RECORDS PROVIDED
Start of Block
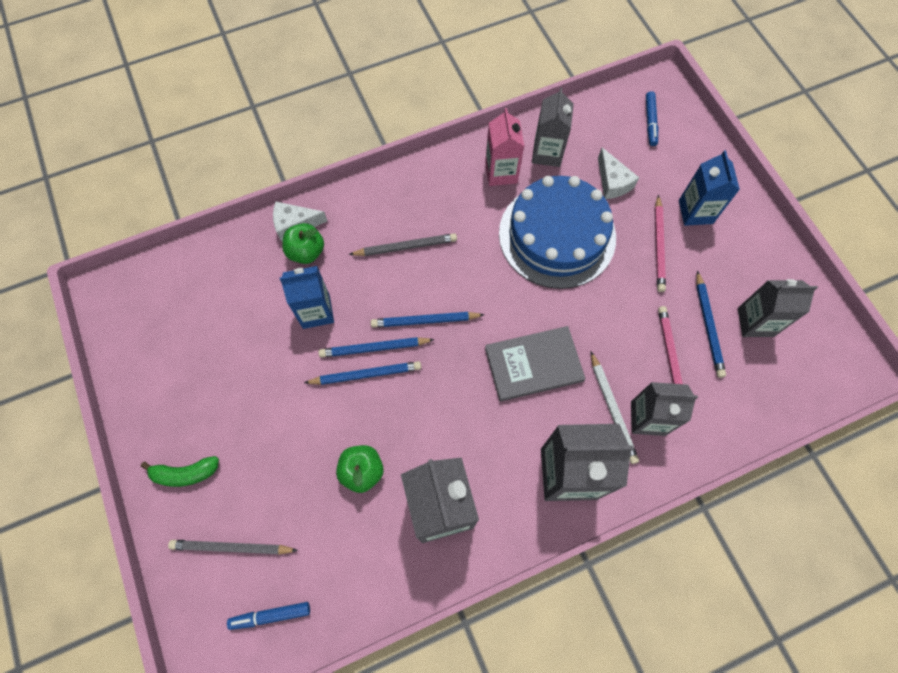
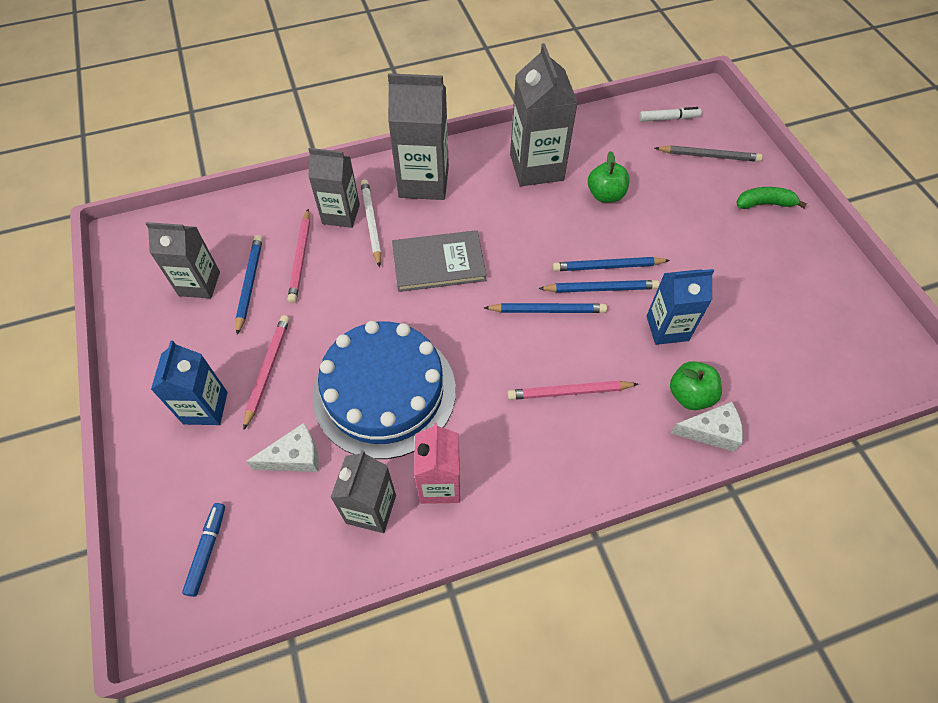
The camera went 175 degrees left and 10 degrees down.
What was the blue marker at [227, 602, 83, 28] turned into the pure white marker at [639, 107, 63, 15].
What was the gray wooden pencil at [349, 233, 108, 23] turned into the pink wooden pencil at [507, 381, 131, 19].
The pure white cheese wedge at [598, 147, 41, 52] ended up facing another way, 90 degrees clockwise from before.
End of Block
Start of Block
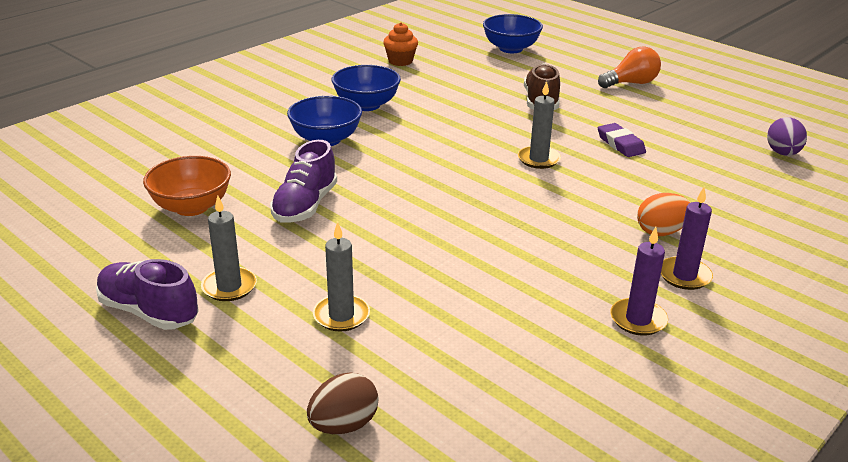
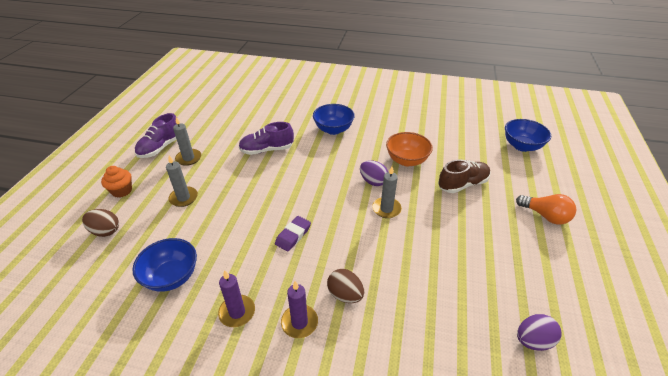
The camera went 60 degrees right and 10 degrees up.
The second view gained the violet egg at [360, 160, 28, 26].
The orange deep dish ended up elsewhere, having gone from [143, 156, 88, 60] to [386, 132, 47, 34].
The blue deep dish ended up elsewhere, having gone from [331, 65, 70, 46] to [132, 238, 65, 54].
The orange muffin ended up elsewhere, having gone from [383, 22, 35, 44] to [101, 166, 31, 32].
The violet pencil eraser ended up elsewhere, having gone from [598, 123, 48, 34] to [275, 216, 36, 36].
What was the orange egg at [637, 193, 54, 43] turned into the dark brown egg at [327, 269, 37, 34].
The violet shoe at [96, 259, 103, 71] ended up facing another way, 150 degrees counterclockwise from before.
End of Block
Start of Block
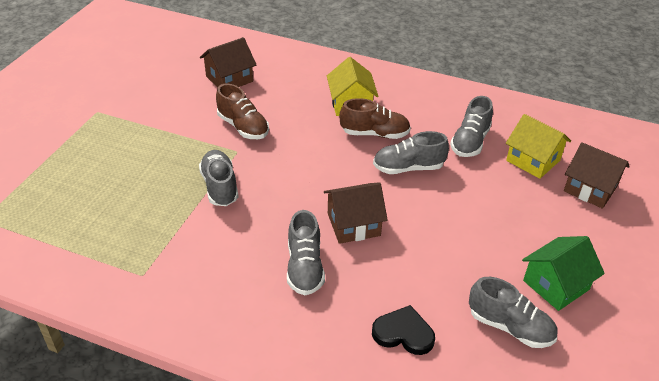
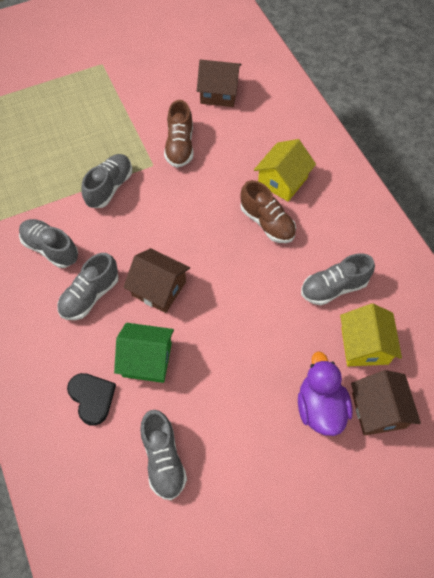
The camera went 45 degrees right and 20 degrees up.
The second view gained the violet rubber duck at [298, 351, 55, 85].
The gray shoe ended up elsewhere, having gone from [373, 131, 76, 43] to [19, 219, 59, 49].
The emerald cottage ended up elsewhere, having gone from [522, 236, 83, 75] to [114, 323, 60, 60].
End of Block
EXERCISE
Within the listing above, extract exactly the lines from the line with "The camera went 175" to the line with "What was the gray", the two named lines included, and no others.

WRITTEN ANSWER
The camera went 175 degrees left and 10 degrees down.
What was the blue marker at [227, 602, 83, 28] turned into the pure white marker at [639, 107, 63, 15].
What was the gray wooden pencil at [349, 233, 108, 23] turned into the pink wooden pencil at [507, 381, 131, 19].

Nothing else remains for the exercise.